§ **WHAT IS REQUIRED**: If a line of the data below contains the string "none", copy it into your answer.

§ **WORKING DATA**:

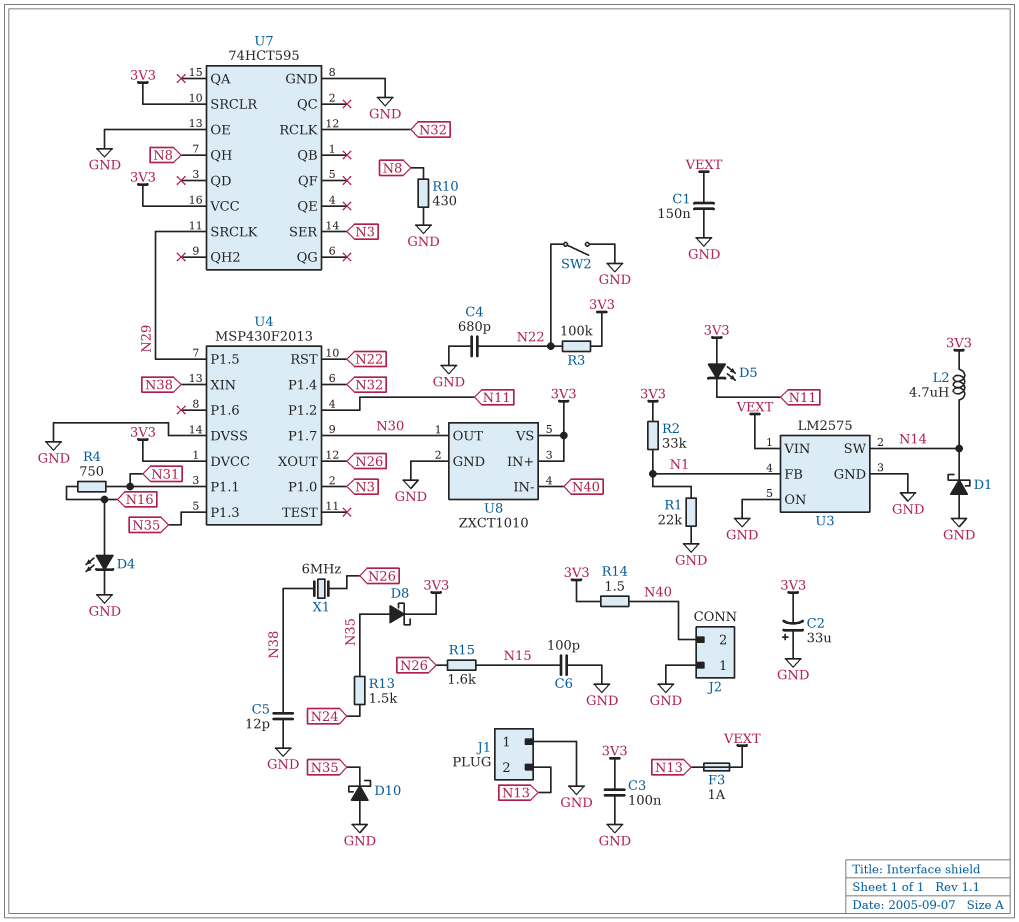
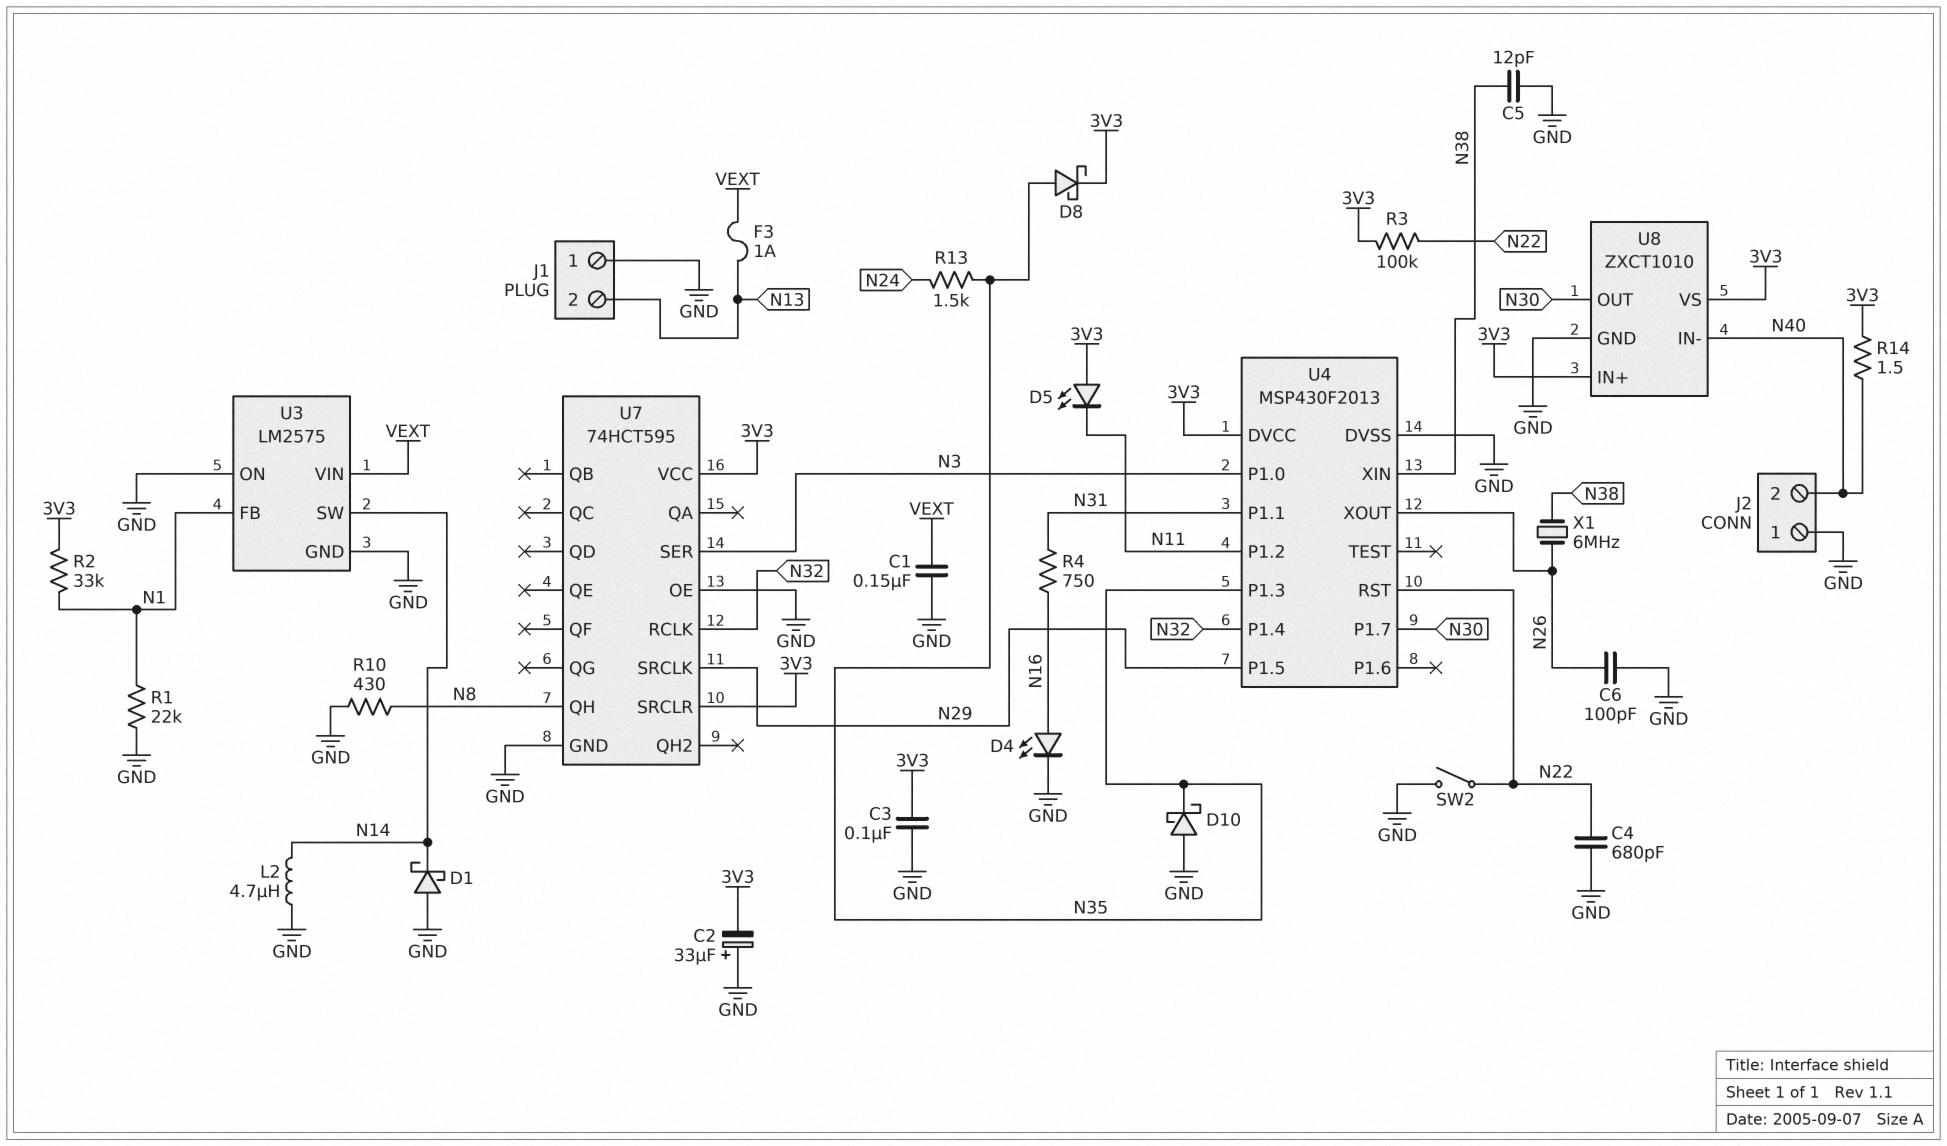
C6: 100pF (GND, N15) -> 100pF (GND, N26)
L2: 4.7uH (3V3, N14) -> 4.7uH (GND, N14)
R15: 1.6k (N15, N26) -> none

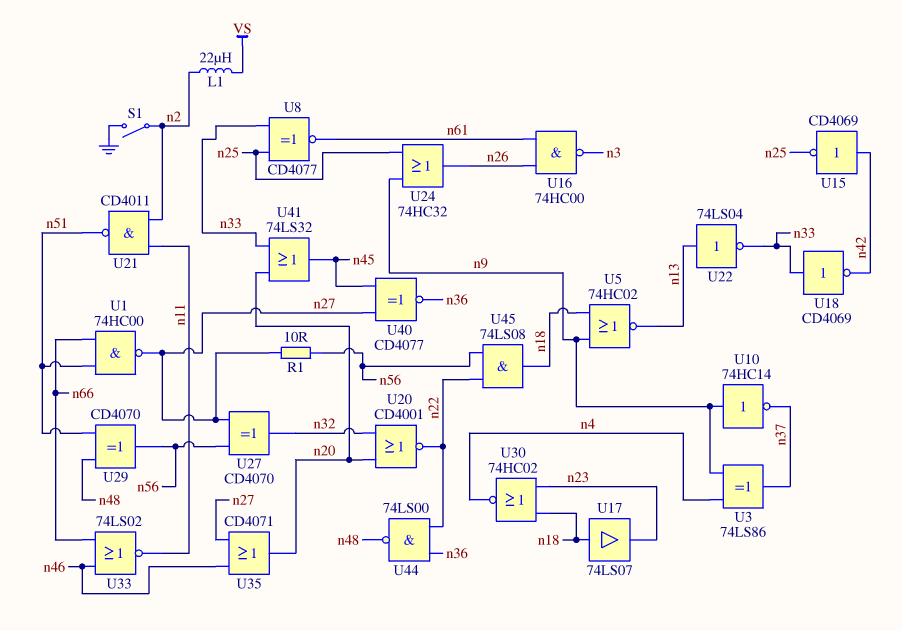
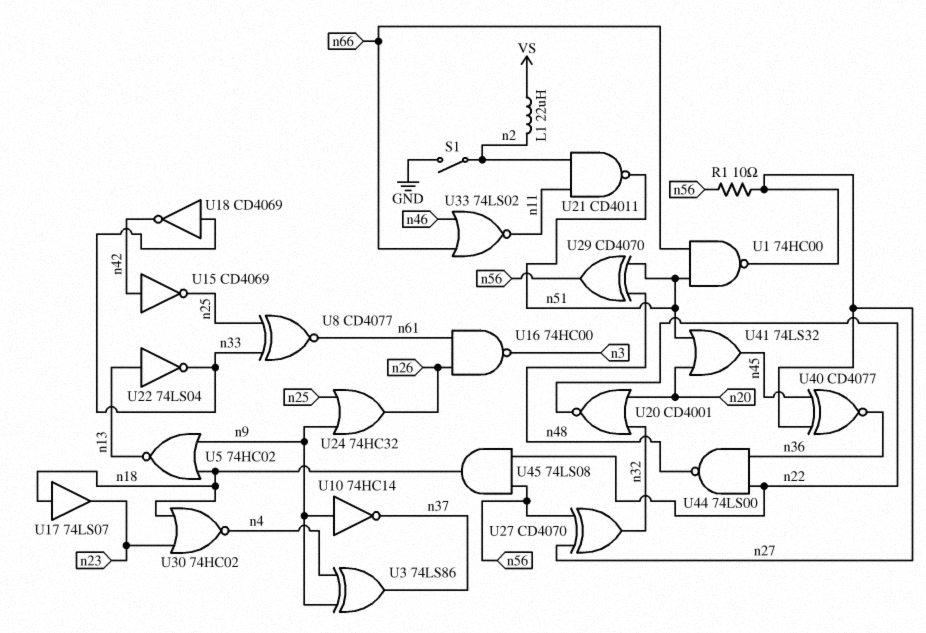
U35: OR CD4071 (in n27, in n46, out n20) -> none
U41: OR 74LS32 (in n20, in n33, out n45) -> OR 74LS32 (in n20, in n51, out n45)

§ **ANSWER TO THIS PROBLEM**:
R15: 1.6k (N15, N26) -> none
U35: OR CD4071 (in n27, in n46, out n20) -> none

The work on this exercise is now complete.